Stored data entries
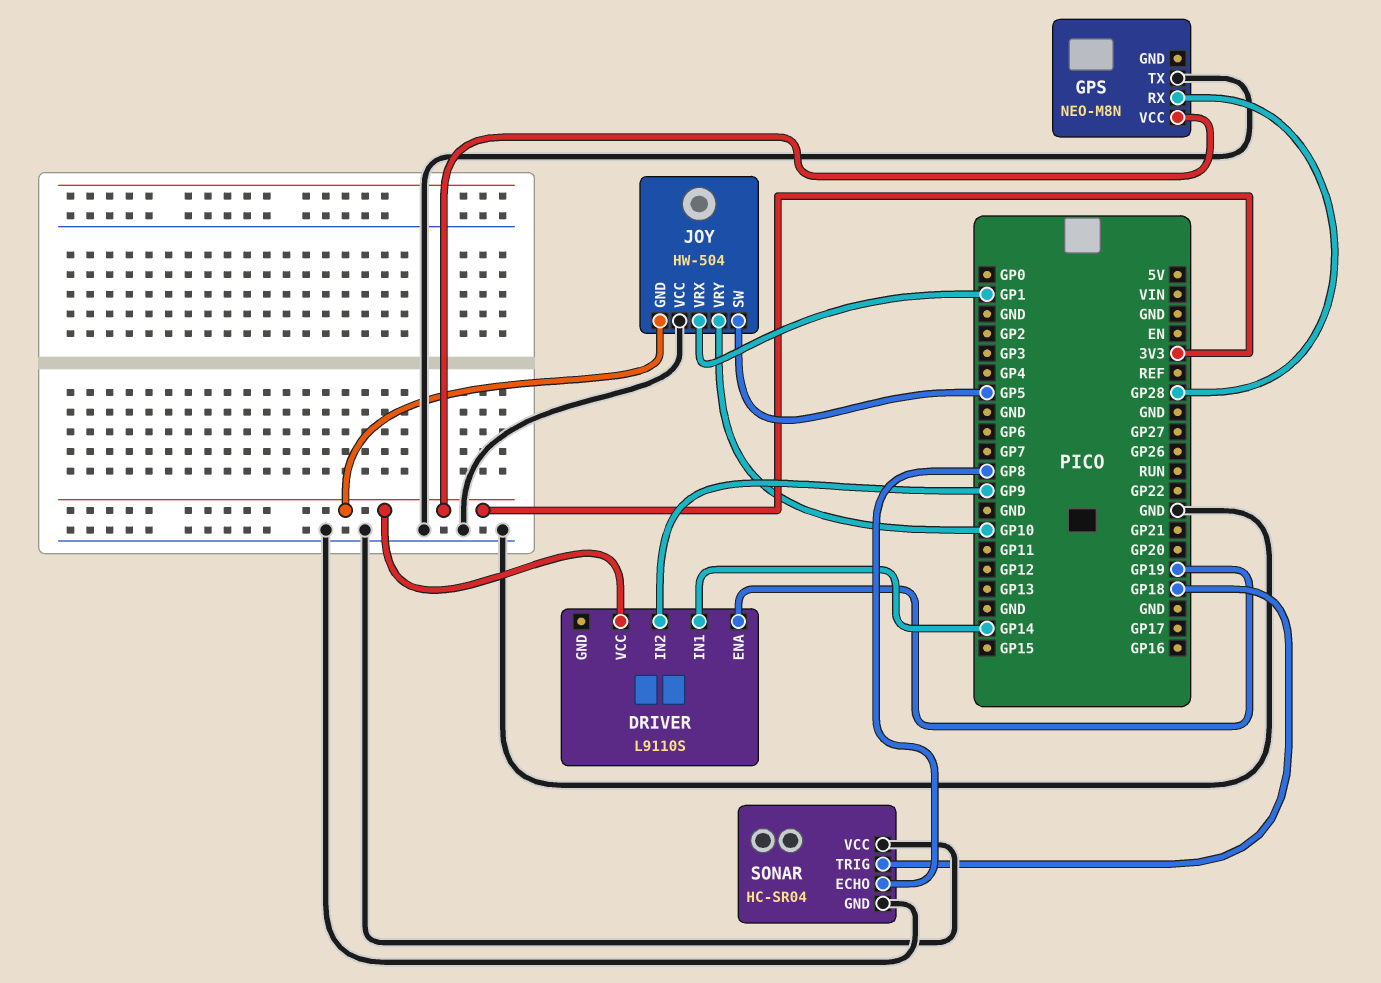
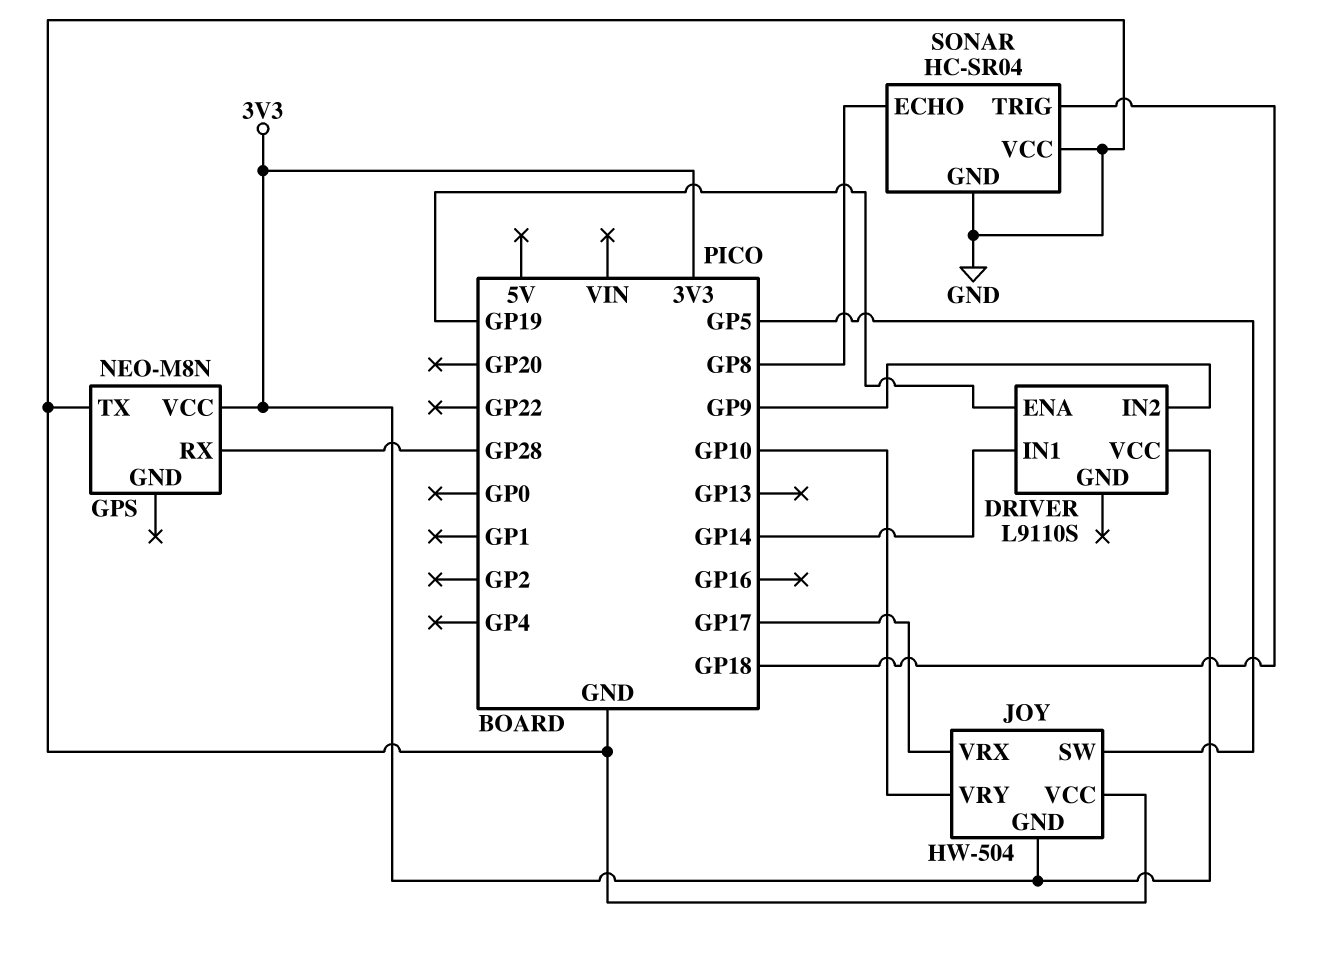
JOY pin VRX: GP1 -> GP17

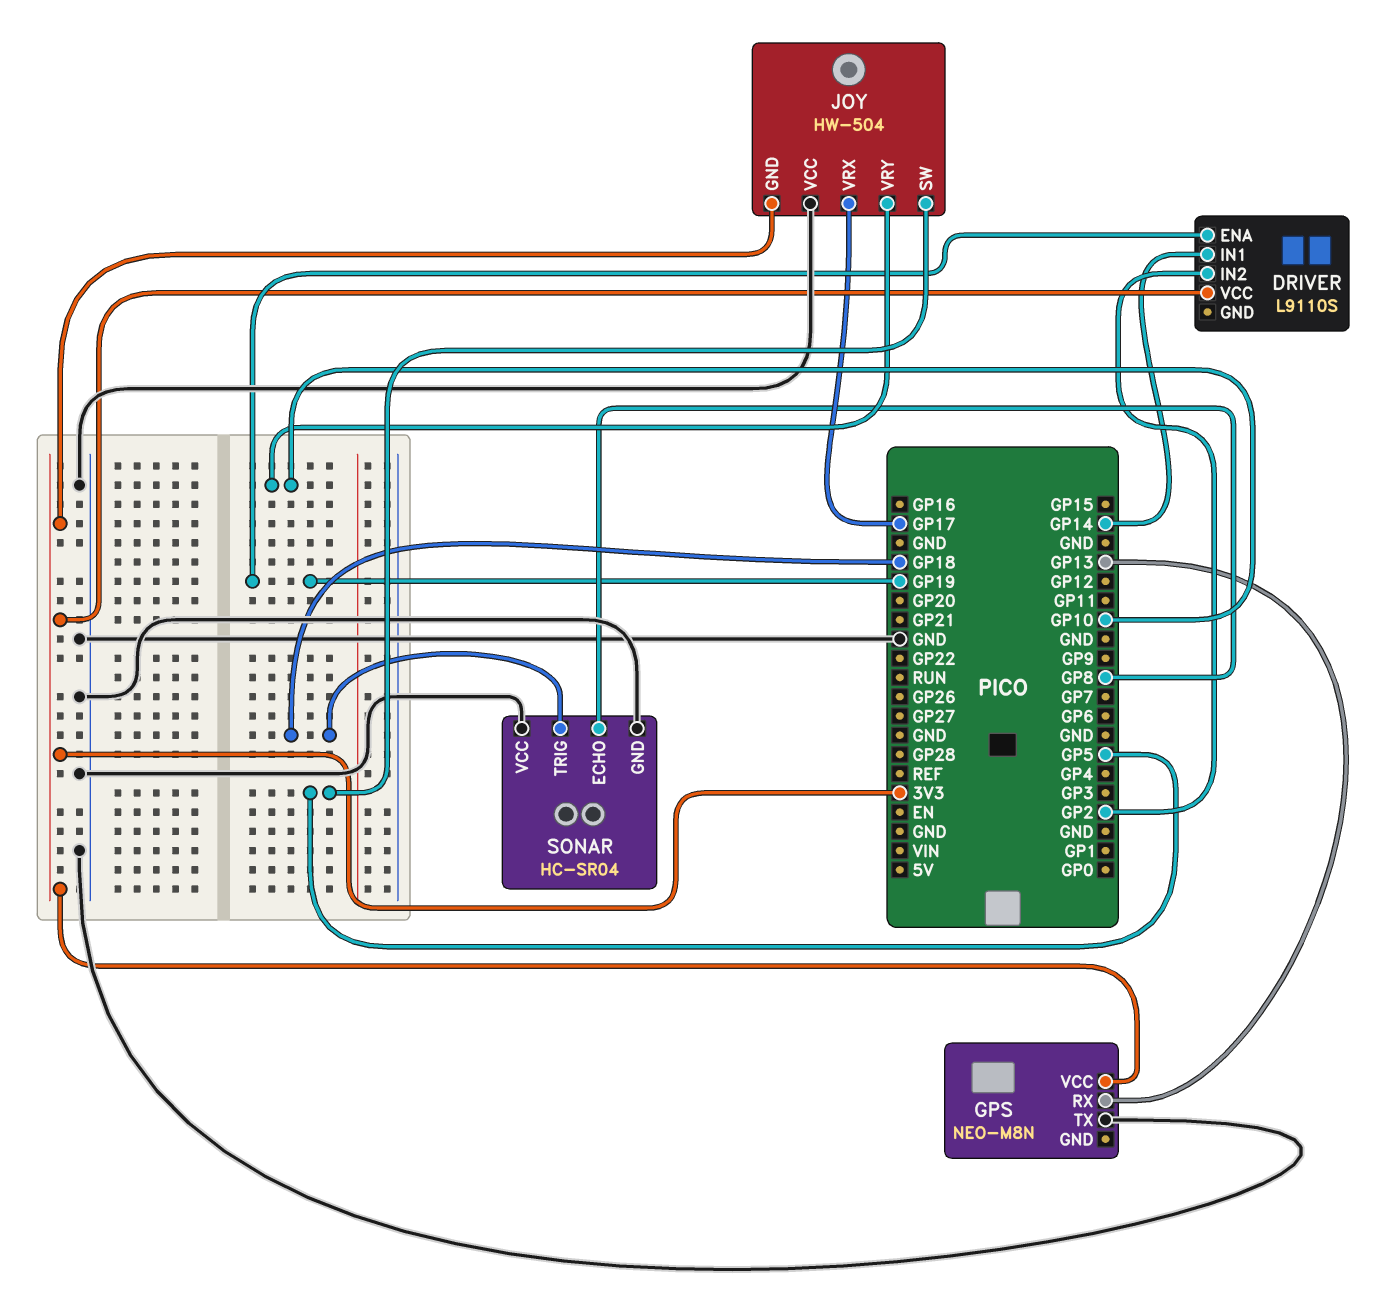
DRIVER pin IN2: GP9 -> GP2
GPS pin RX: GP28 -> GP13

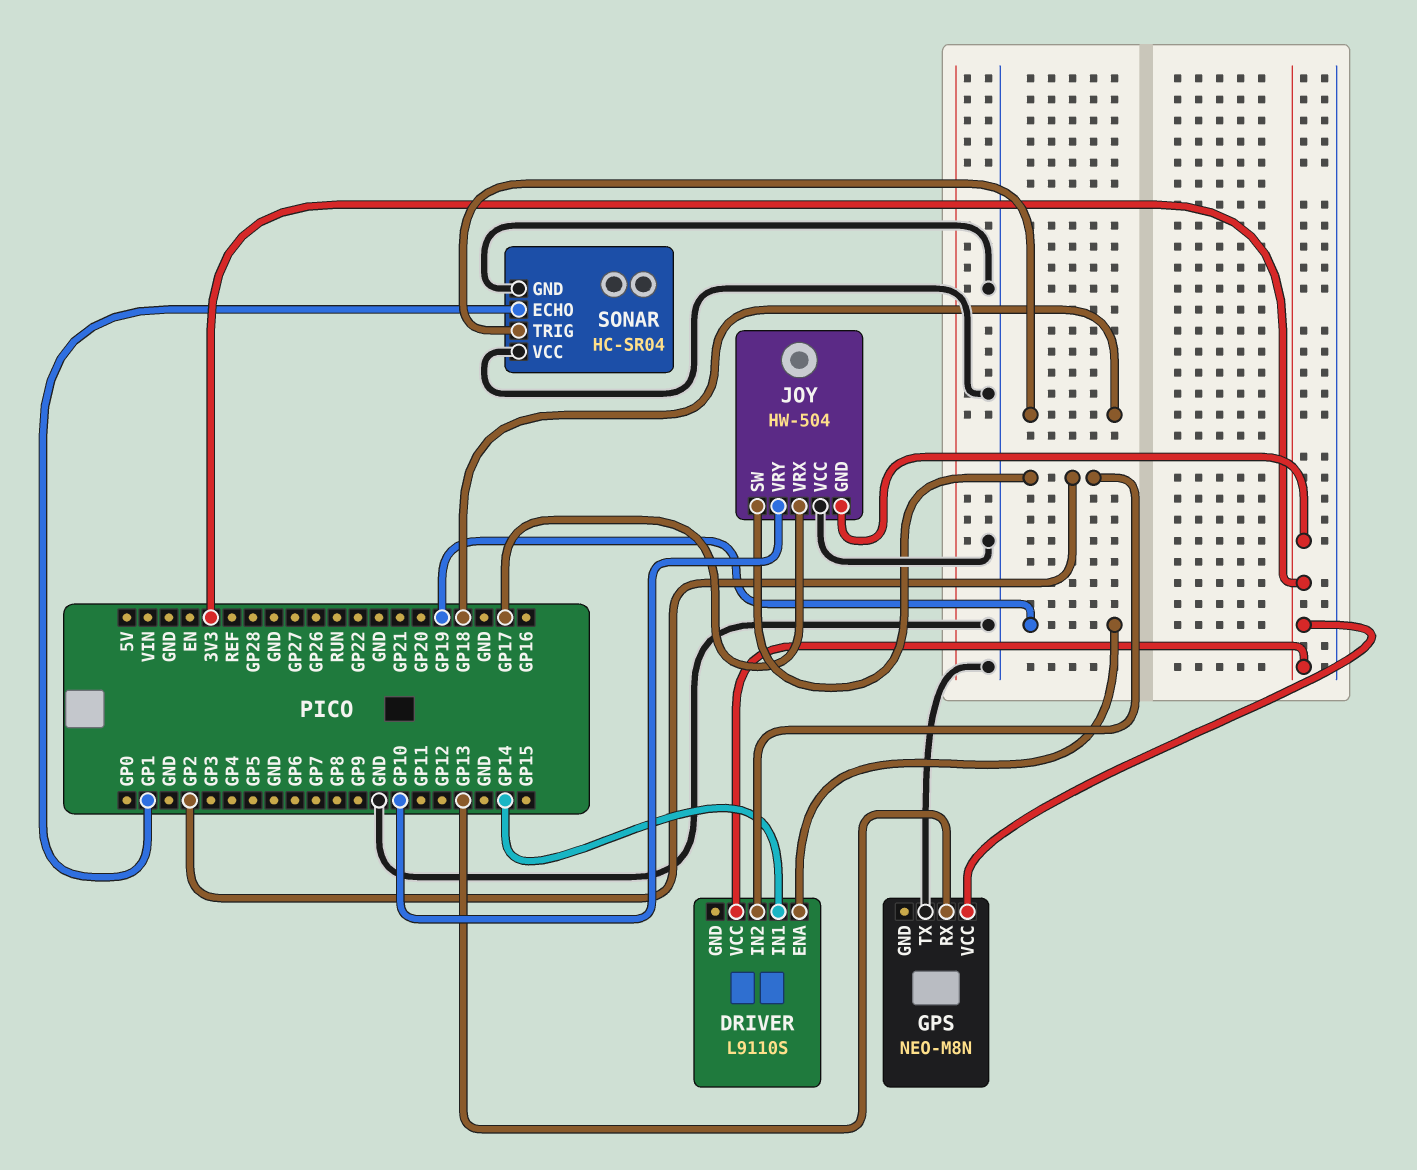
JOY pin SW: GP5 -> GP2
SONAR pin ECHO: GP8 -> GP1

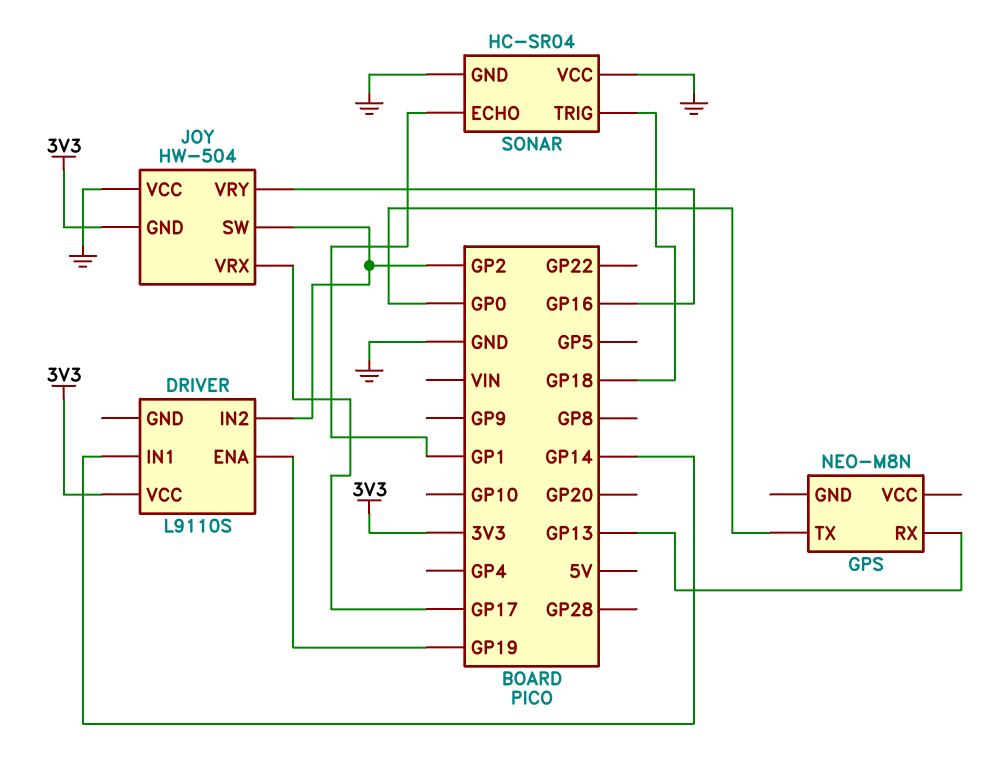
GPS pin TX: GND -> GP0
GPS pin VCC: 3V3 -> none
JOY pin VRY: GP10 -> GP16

...

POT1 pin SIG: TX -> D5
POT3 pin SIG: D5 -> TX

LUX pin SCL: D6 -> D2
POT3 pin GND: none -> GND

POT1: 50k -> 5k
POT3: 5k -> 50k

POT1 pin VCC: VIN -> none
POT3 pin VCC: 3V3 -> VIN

WHAT IS NEEDED> Above are the entries. Copy exactly the part that opens with the line containing "POT3: 5k -> 50k" and closes with the line containing "POT3 pin VCC: 3V3 -> VIN", and no more.

COMPLETED TASK>
POT3: 5k -> 50k

POT1 pin VCC: VIN -> none
POT3 pin VCC: 3V3 -> VIN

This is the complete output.